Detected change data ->
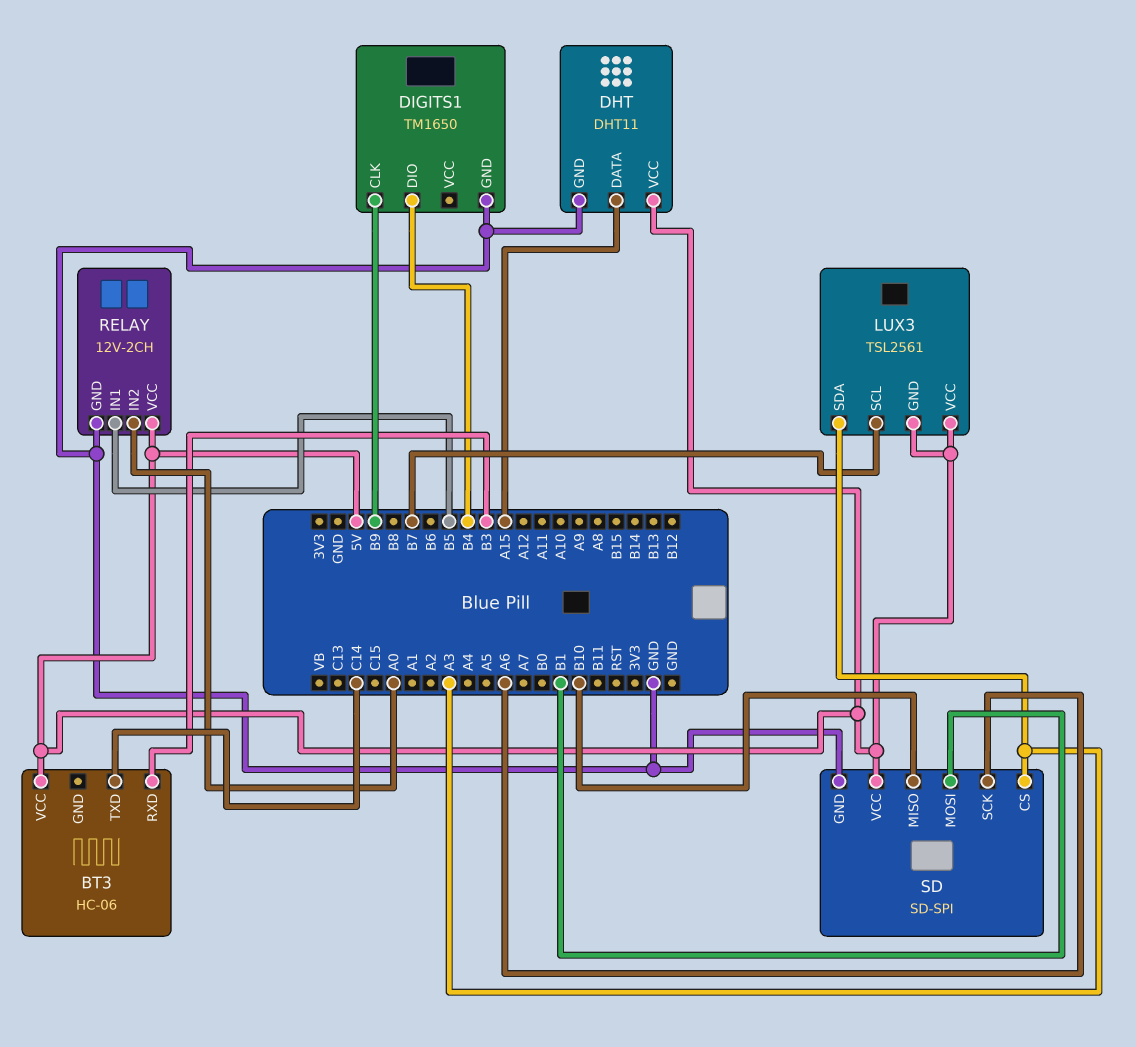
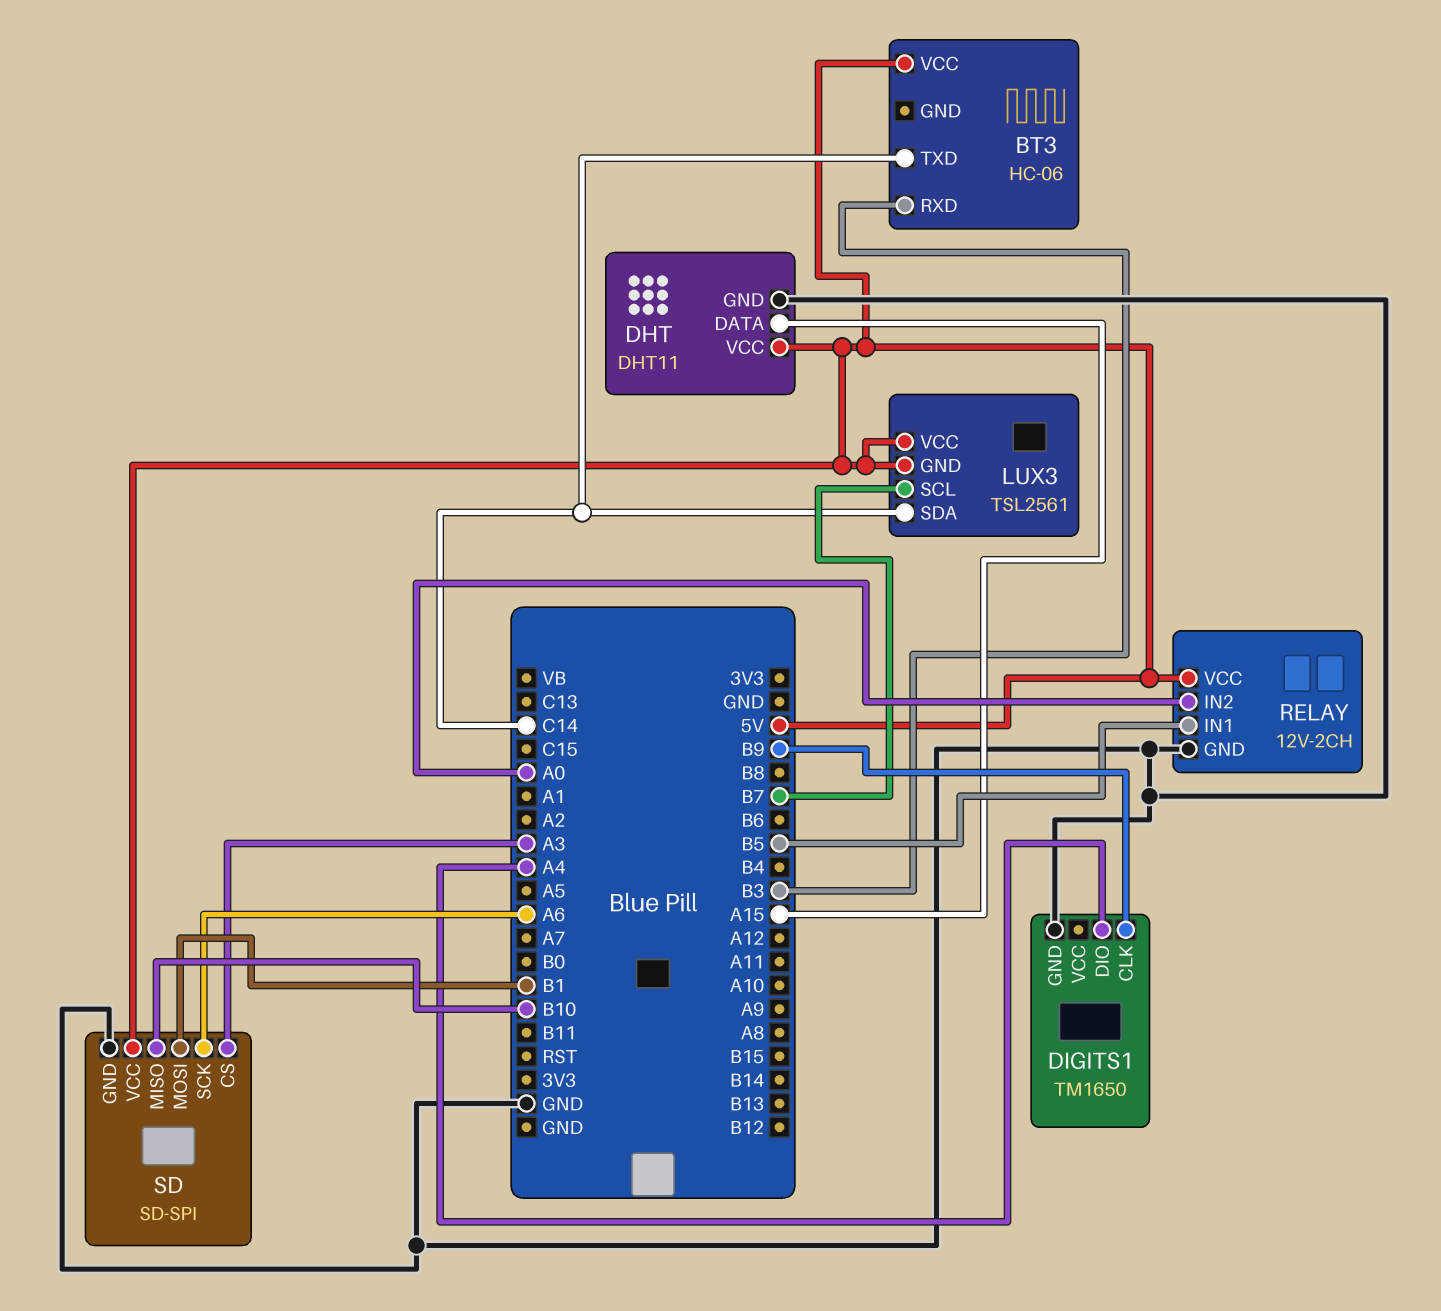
DIGITS1 pin DIO: B4 -> A4
LUX3 pin SDA: A3 -> C14

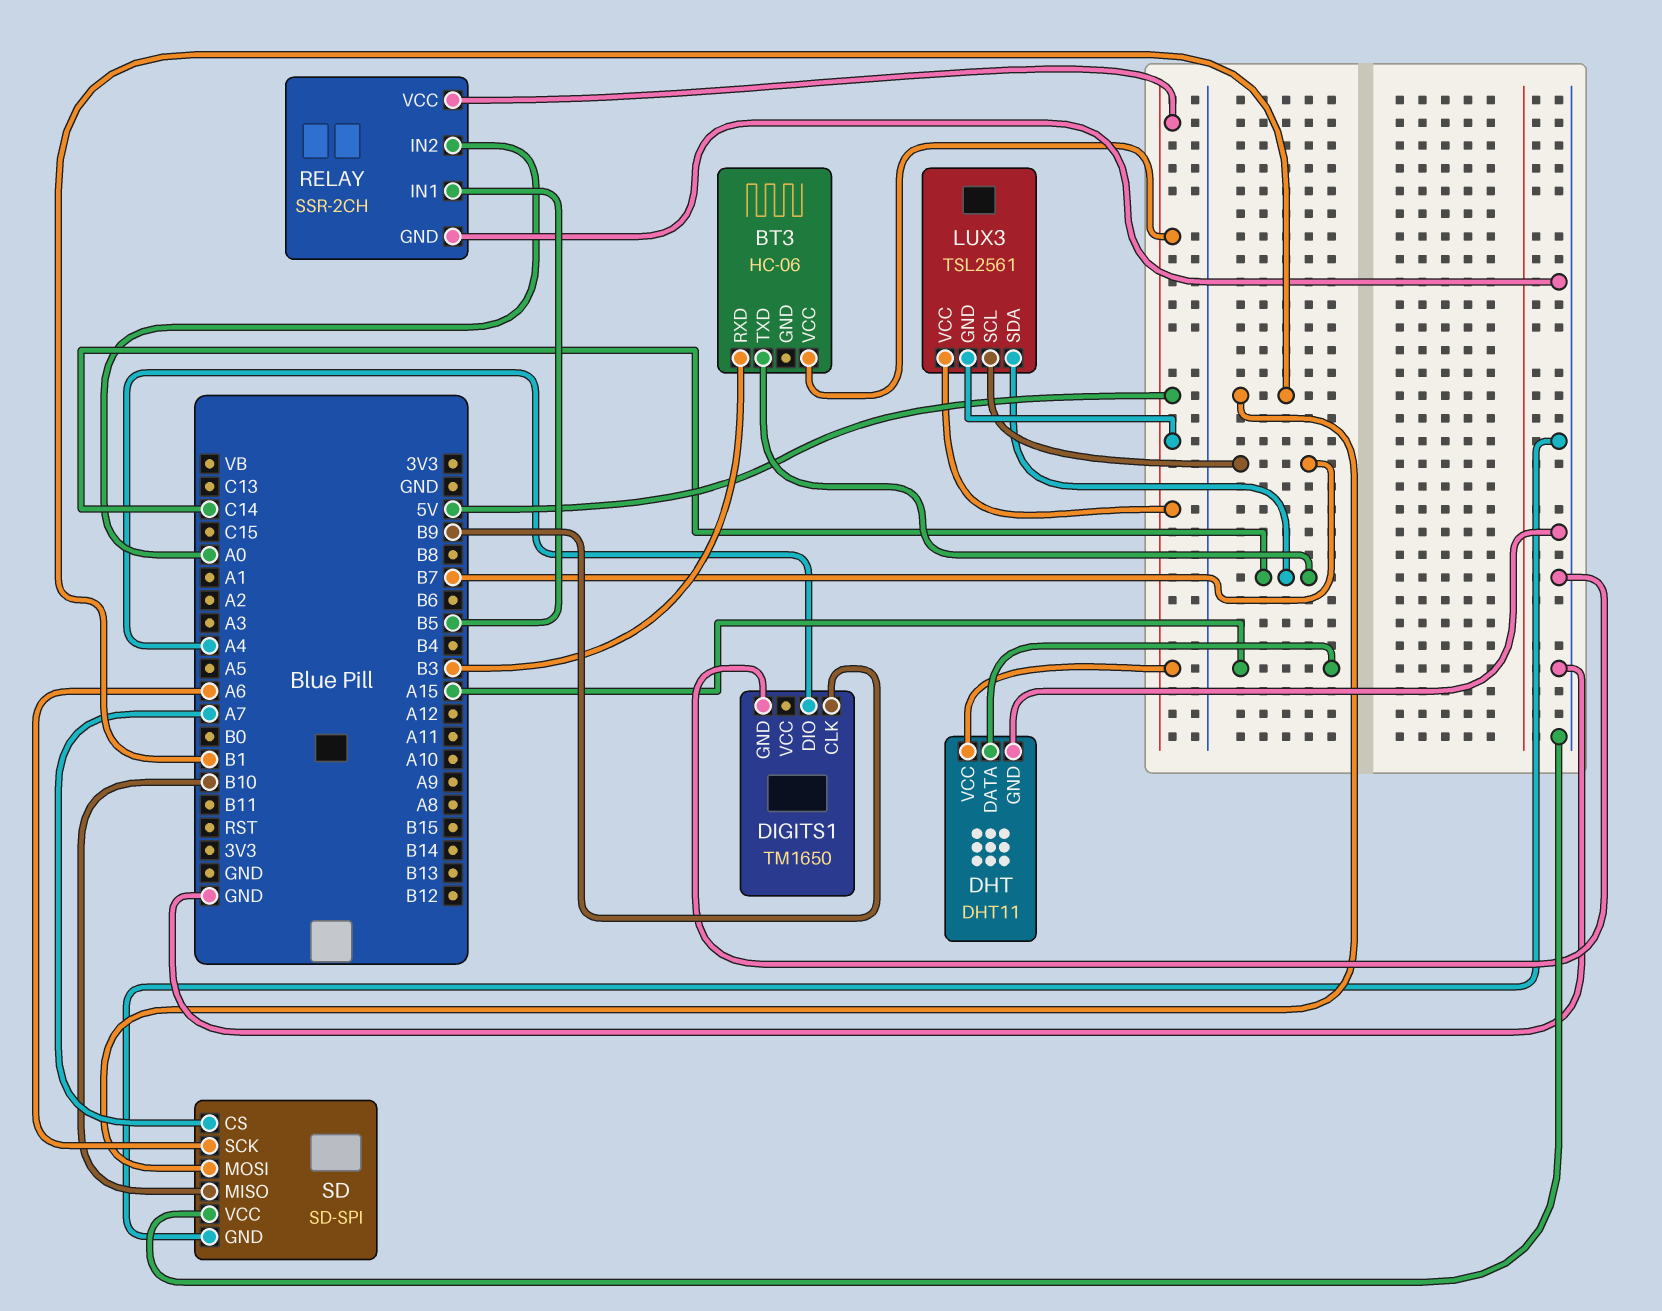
RELAY: 12V-2CH -> SSR-2CH
SD pin CS: A3 -> A7
SD pin VCC: 5V -> GND

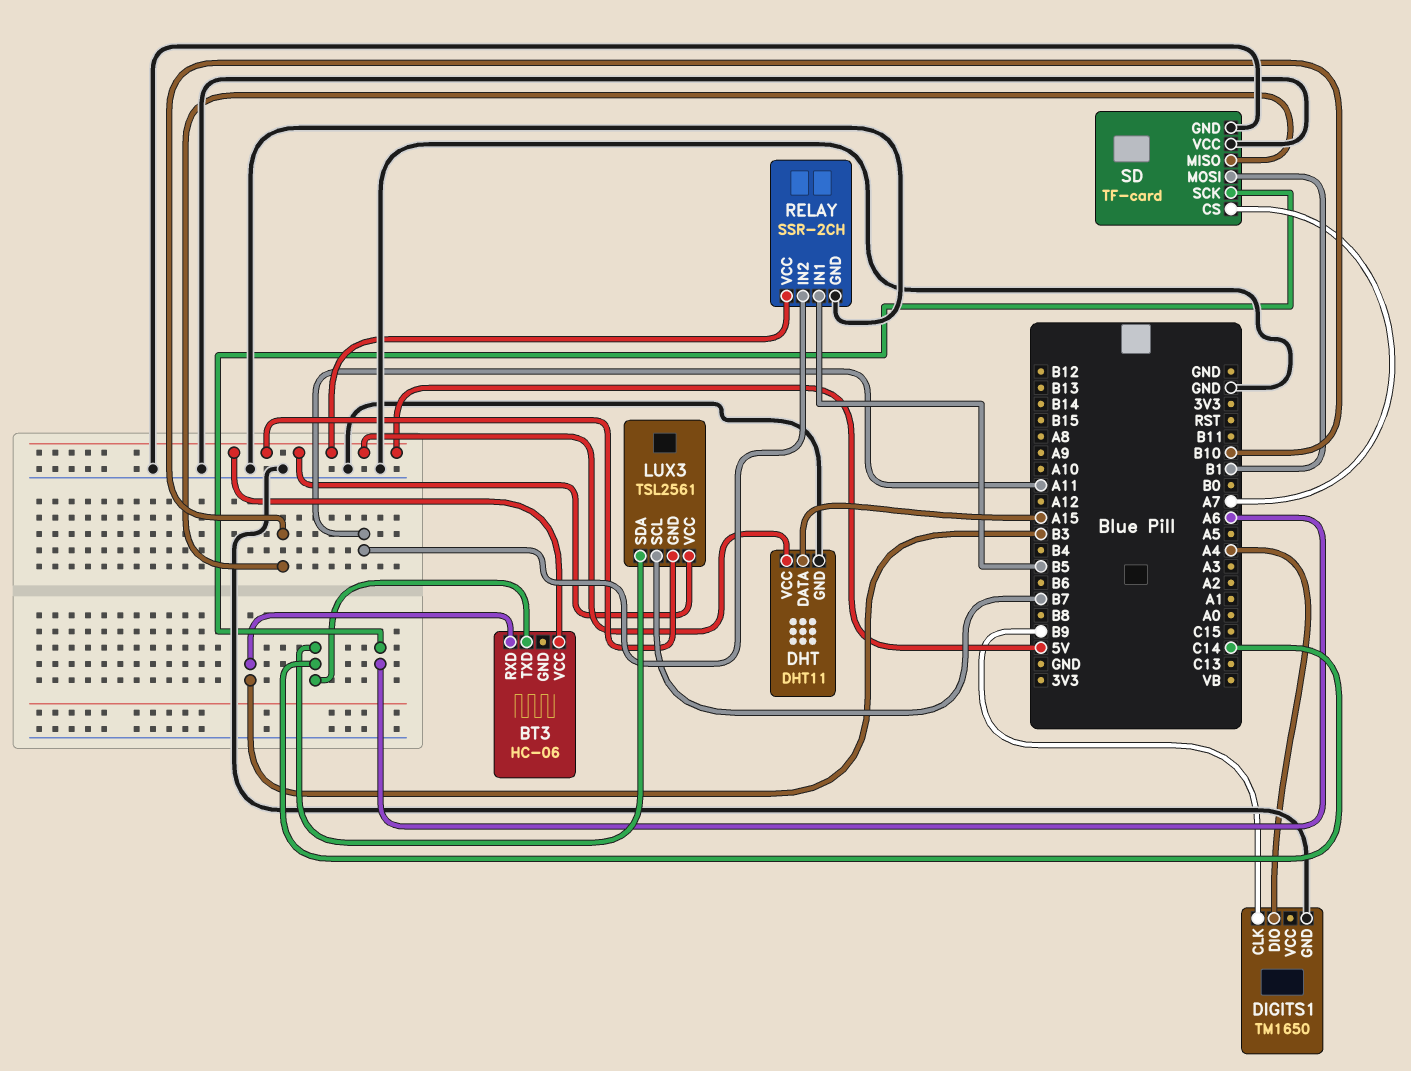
RELAY pin IN2: A0 -> A11
SD: SD-SPI -> TF-card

PROBLEM REQUIREMENTS ->
When copying, output the data exactly and leave out the pictures.

OUTPUT OF THE TASK ->
DIGITS1 pin DIO: B4 -> A4
LUX3 pin SDA: A3 -> C14

RELAY: 12V-2CH -> SSR-2CH
SD pin CS: A3 -> A7
SD pin VCC: 5V -> GND

RELAY pin IN2: A0 -> A11
SD: SD-SPI -> TF-card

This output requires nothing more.